_Prompt_
Check each line of the data below for the string "none". Then give the number of lines that have it, without anything else.

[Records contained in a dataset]
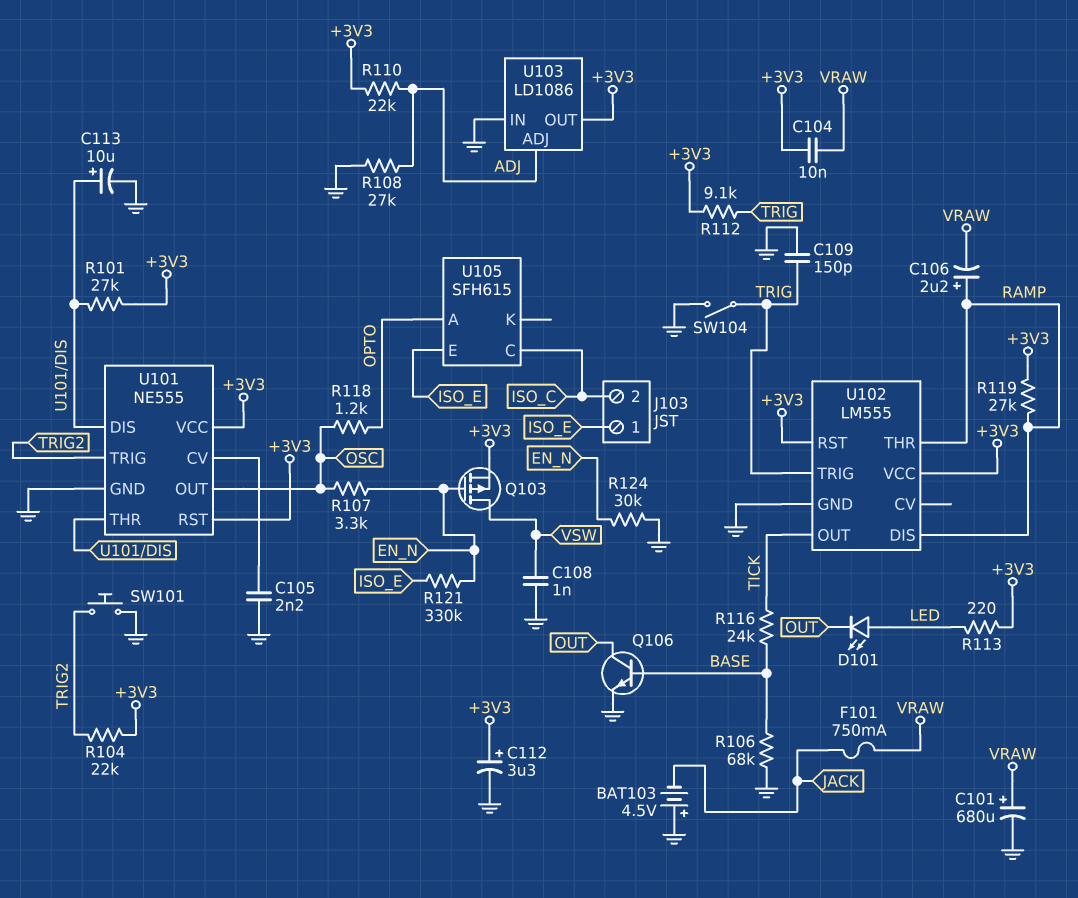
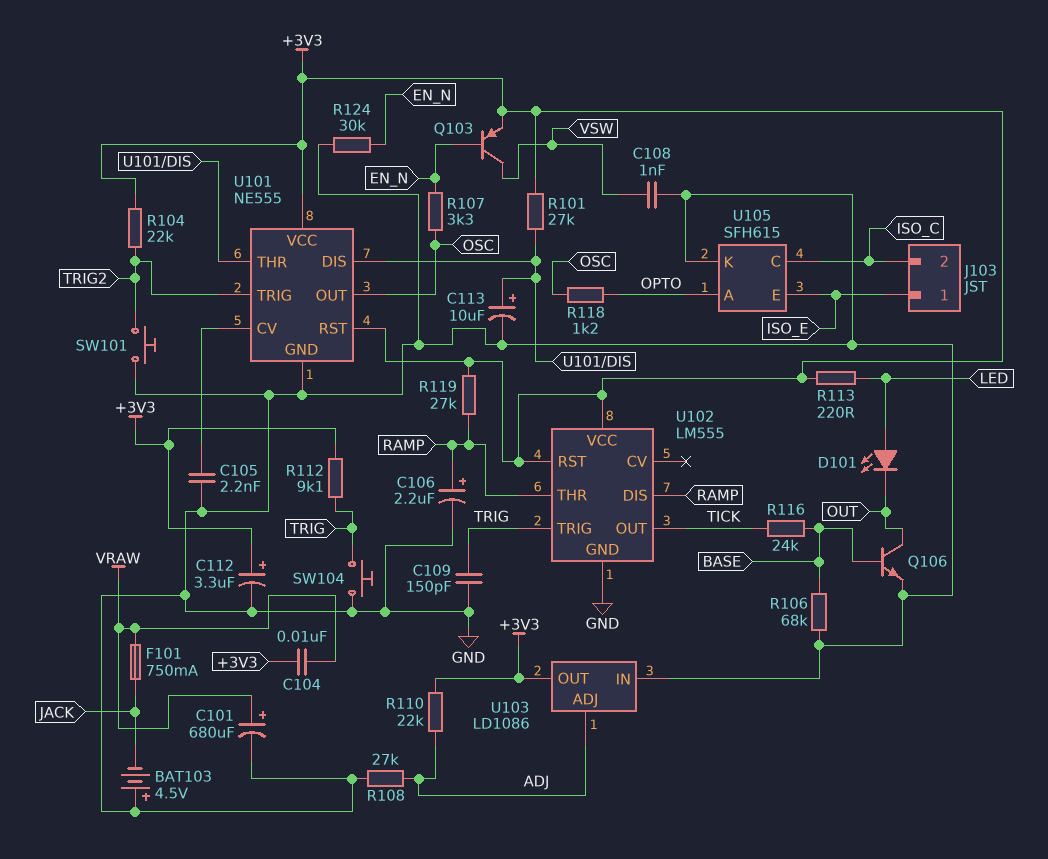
C106: 2.2uF (plus RAMP, minus VRAW) -> 2.2uF (plus RAMP, minus GND)
Q103: PMOS (G EN_N, D VSW, S +3V3) -> PNP (B EN_N, C VSW, E +3V3)
R121: 330k (EN_N, ISO_E) -> none
SW104: switch (GND, TRIG) -> button (GND, TRIG)
U105 pin K: none -> GND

_Problem solution_
2